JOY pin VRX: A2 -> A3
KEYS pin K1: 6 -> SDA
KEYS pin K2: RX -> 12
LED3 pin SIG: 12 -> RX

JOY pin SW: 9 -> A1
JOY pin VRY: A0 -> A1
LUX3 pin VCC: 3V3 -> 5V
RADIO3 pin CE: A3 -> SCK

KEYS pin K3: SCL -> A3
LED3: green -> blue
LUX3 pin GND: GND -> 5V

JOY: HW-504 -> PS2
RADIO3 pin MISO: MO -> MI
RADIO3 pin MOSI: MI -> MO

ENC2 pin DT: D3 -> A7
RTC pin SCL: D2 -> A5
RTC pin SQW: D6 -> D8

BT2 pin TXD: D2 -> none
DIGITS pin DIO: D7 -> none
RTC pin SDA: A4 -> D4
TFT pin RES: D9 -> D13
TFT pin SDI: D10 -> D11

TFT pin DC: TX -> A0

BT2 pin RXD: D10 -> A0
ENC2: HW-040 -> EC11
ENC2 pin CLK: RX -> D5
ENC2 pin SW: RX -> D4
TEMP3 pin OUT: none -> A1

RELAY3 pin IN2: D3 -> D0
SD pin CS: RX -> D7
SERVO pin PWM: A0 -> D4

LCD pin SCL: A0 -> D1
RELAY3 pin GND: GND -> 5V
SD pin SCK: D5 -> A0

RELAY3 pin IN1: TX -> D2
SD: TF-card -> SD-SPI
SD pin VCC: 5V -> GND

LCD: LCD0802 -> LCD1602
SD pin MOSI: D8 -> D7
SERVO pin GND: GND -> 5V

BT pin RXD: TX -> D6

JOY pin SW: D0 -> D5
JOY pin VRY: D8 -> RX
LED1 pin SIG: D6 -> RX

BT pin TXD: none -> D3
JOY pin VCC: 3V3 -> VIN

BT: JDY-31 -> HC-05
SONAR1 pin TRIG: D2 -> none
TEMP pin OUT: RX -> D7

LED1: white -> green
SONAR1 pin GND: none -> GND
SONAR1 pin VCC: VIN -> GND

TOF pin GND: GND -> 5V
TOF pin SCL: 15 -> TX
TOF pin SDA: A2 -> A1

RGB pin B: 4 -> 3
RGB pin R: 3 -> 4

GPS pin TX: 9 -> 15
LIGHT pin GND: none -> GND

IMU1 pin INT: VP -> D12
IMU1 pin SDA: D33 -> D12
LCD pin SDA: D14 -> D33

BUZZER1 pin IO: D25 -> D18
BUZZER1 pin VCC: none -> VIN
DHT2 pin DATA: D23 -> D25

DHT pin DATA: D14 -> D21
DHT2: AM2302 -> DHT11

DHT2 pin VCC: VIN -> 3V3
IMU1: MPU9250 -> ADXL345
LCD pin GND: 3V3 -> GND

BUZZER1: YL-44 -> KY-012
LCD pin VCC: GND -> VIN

## Exercise directions:
Every entry should be restated word for word.

## Problem solution:
JOY pin VRX: A2 -> A3
KEYS pin K1: 6 -> SDA
KEYS pin K2: RX -> 12
LED3 pin SIG: 12 -> RX

JOY pin SW: 9 -> A1
JOY pin VRY: A0 -> A1
LUX3 pin VCC: 3V3 -> 5V
RADIO3 pin CE: A3 -> SCK

KEYS pin K3: SCL -> A3
LED3: green -> blue
LUX3 pin GND: GND -> 5V

JOY: HW-504 -> PS2
RADIO3 pin MISO: MO -> MI
RADIO3 pin MOSI: MI -> MO

ENC2 pin DT: D3 -> A7
RTC pin SCL: D2 -> A5
RTC pin SQW: D6 -> D8

BT2 pin TXD: D2 -> none
DIGITS pin DIO: D7 -> none
RTC pin SDA: A4 -> D4
TFT pin RES: D9 -> D13
TFT pin SDI: D10 -> D11

TFT pin DC: TX -> A0

BT2 pin RXD: D10 -> A0
ENC2: HW-040 -> EC11
ENC2 pin CLK: RX -> D5
ENC2 pin SW: RX -> D4
TEMP3 pin OUT: none -> A1

RELAY3 pin IN2: D3 -> D0
SD pin CS: RX -> D7
SERVO pin PWM: A0 -> D4

LCD pin SCL: A0 -> D1
RELAY3 pin GND: GND -> 5V
SD pin SCK: D5 -> A0

RELAY3 pin IN1: TX -> D2
SD: TF-card -> SD-SPI
SD pin VCC: 5V -> GND

LCD: LCD0802 -> LCD1602
SD pin MOSI: D8 -> D7
SERVO pin GND: GND -> 5V

BT pin RXD: TX -> D6

JOY pin SW: D0 -> D5
JOY pin VRY: D8 -> RX
LED1 pin SIG: D6 -> RX

BT pin TXD: none -> D3
JOY pin VCC: 3V3 -> VIN

BT: JDY-31 -> HC-05
SONAR1 pin TRIG: D2 -> none
TEMP pin OUT: RX -> D7

LED1: white -> green
SONAR1 pin GND: none -> GND
SONAR1 pin VCC: VIN -> GND

TOF pin GND: GND -> 5V
TOF pin SCL: 15 -> TX
TOF pin SDA: A2 -> A1

RGB pin B: 4 -> 3
RGB pin R: 3 -> 4

GPS pin TX: 9 -> 15
LIGHT pin GND: none -> GND

IMU1 pin INT: VP -> D12
IMU1 pin SDA: D33 -> D12
LCD pin SDA: D14 -> D33

BUZZER1 pin IO: D25 -> D18
BUZZER1 pin VCC: none -> VIN
DHT2 pin DATA: D23 -> D25

DHT pin DATA: D14 -> D21
DHT2: AM2302 -> DHT11

DHT2 pin VCC: VIN -> 3V3
IMU1: MPU9250 -> ADXL345
LCD pin GND: 3V3 -> GND

BUZZER1: YL-44 -> KY-012
LCD pin VCC: GND -> VIN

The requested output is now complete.